**What to produce:**
When you return the material, keep every line exactly as it is and omit the pictures.

**Given data:**

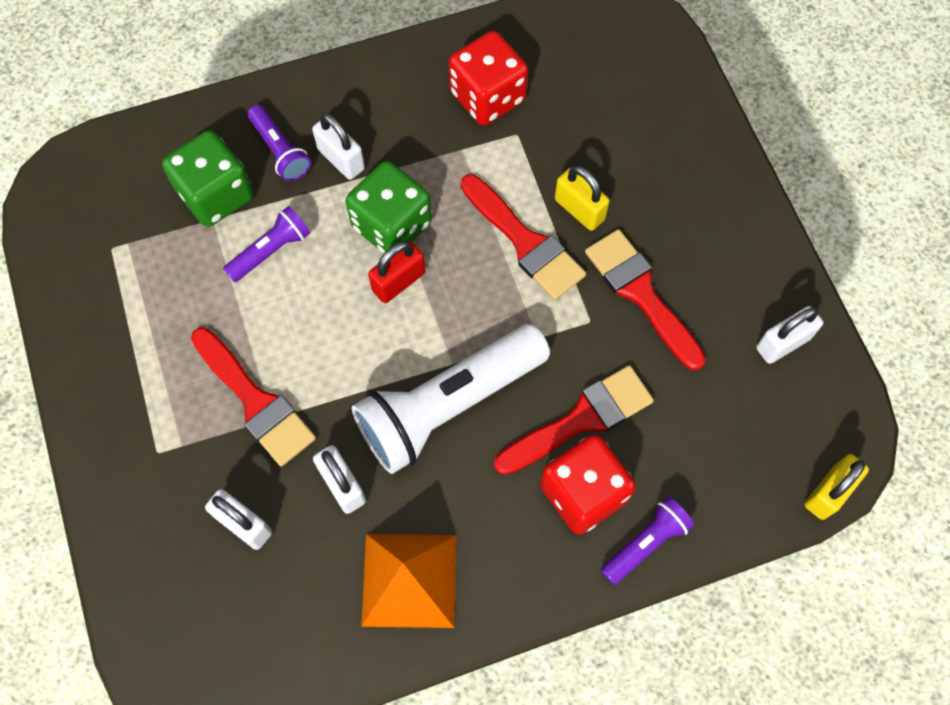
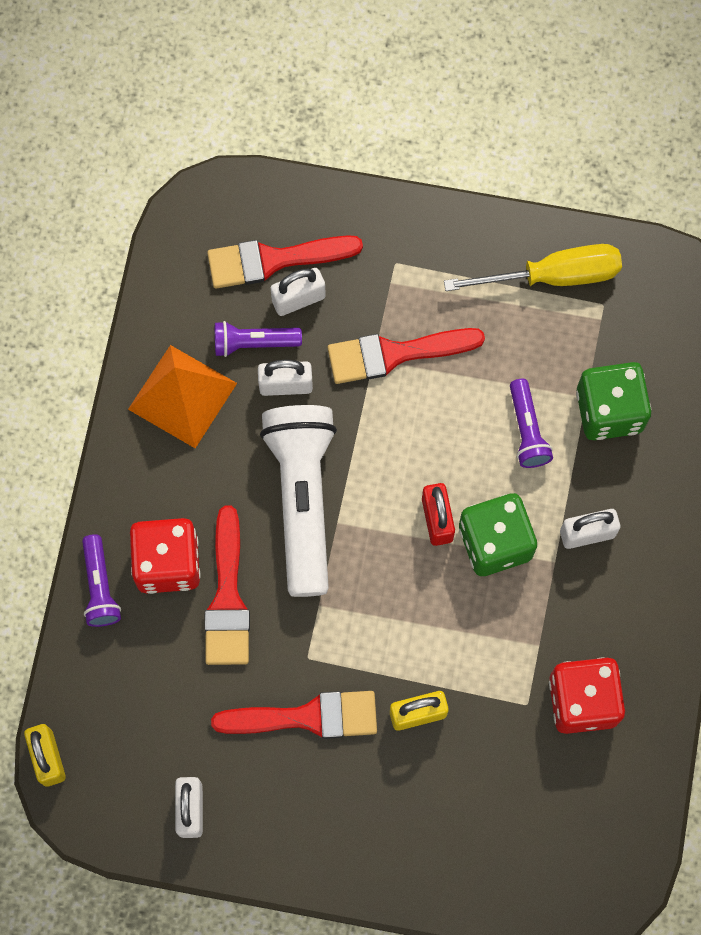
camera: 120 degrees right, 5 degrees up
purple flashlight [248,105,311,182] -> purple flashlight moved to [215,321,302,357]
red brush [461,174,586,300] -> red brush moved to [207,235,363,289]
none -> yellow screwdriver [444,244,622,291]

**Exercise response:**
camera: 120 degrees right, 5 degrees up
purple flashlight [248,105,311,182] -> purple flashlight moved to [215,321,302,357]
red brush [461,174,586,300] -> red brush moved to [207,235,363,289]
none -> yellow screwdriver [444,244,622,291]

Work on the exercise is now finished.